(What is required): From the line containing "tan slope F4:G5" through the last line of the entries, set down every line exactly and add nothing.

(Source material):
........

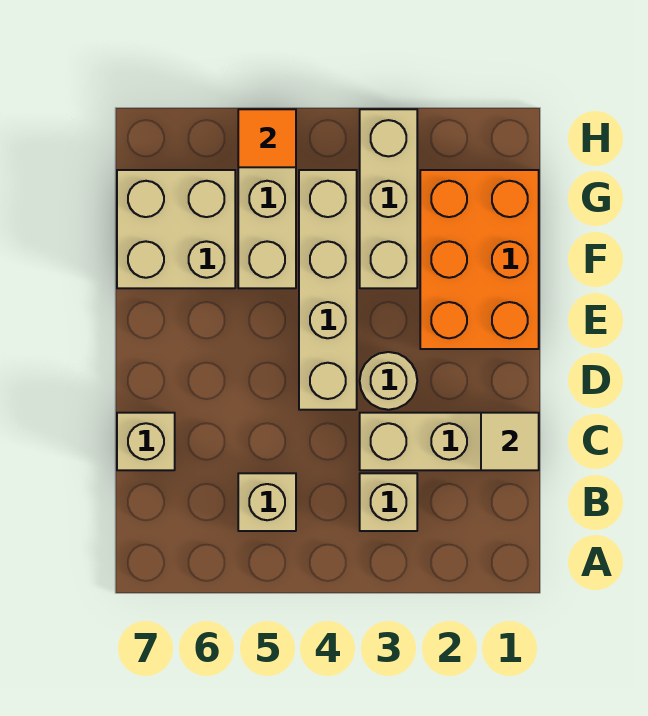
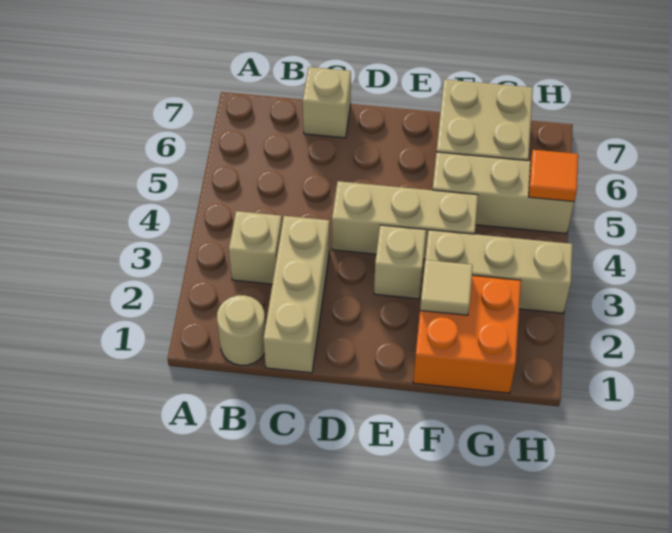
tan brick B5 level 1 -> tan brick E3 level 1
tan tile C1 level 2 -> tan tile F2 level 2
tan round brick D3 level 1 -> tan round brick B1 level 1
tan brick D4:G4 level 1 -> tan brick D4:F4 level 1
orange brick E1:G2 level 1 -> orange brick F1:G2 level 1

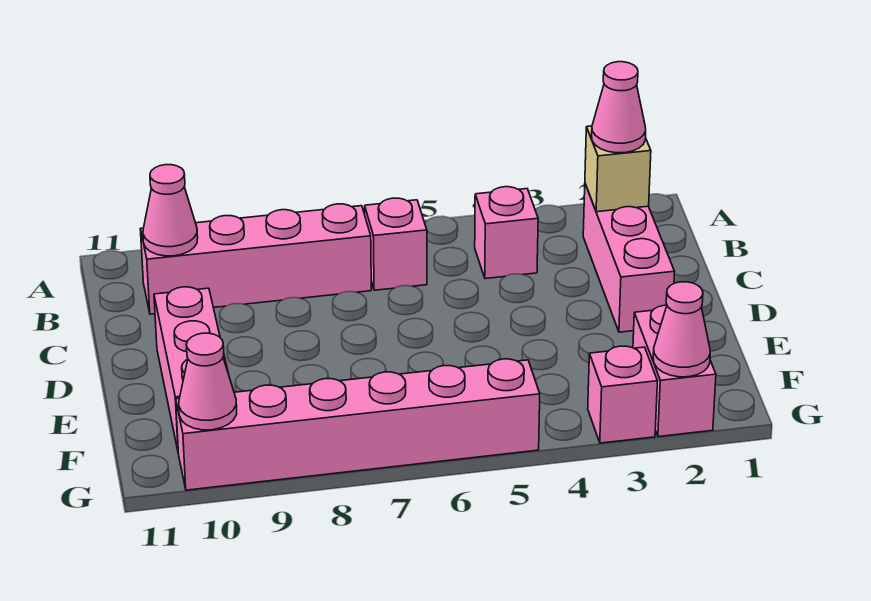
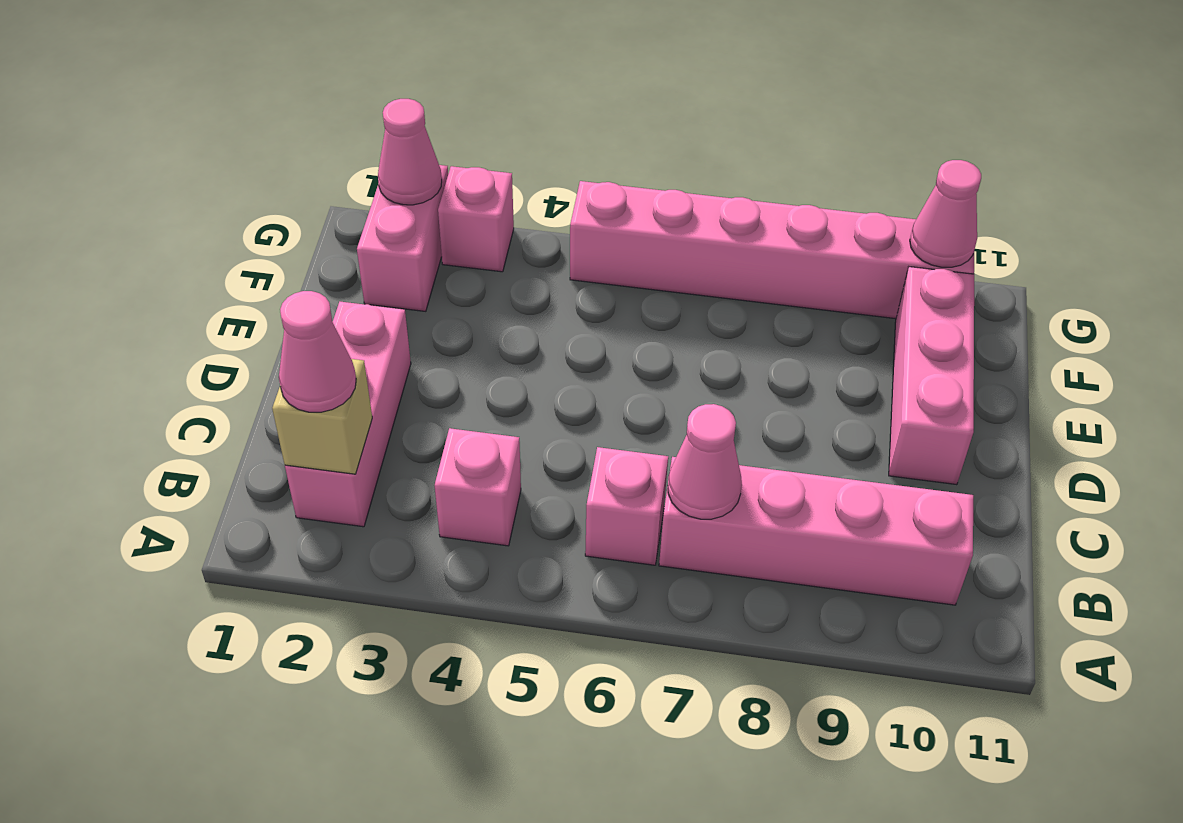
pink cone B10 level 2 -> pink cone B7 level 2

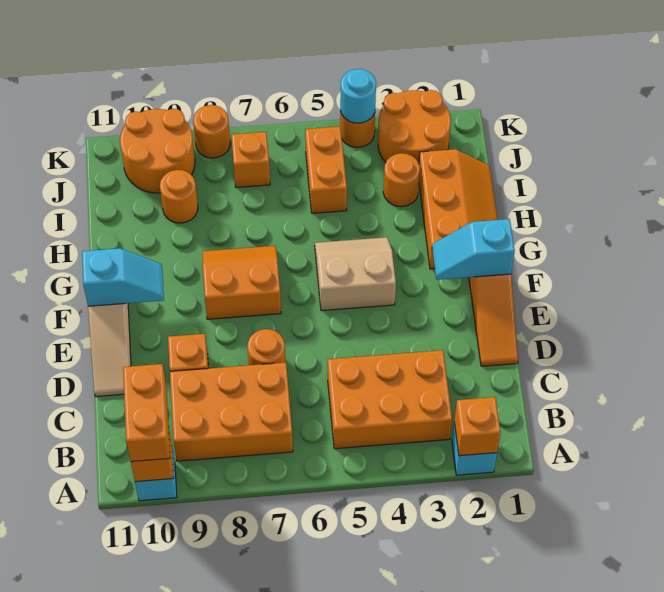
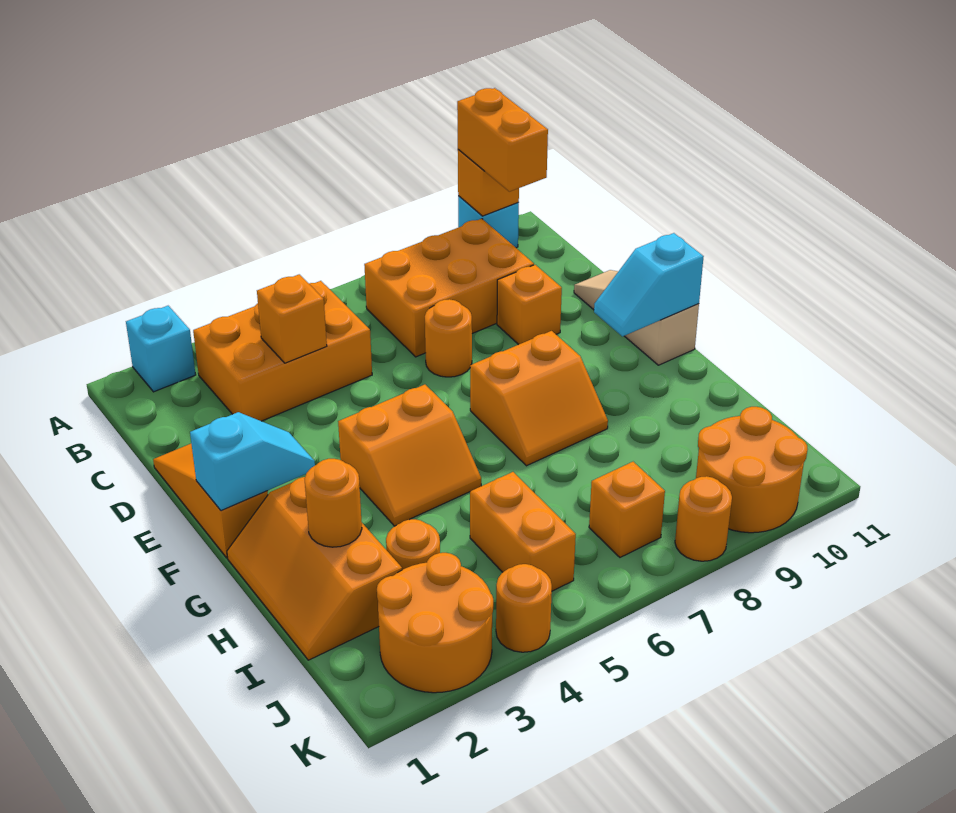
orange brick A2 level 2 -> orange brick C4 level 2
tan slope F4:G5 level 1 top F -> orange slope F4:G5 level 1 top F
orange round brick I9 level 1 -> orange round brick H2 level 2
cyan round brick K4 level 2 -> none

........

(Solution to this problem):
tan slope F4:G5 level 1 top F -> orange slope F4:G5 level 1 top F
orange round brick I9 level 1 -> orange round brick H2 level 2
cyan round brick K4 level 2 -> none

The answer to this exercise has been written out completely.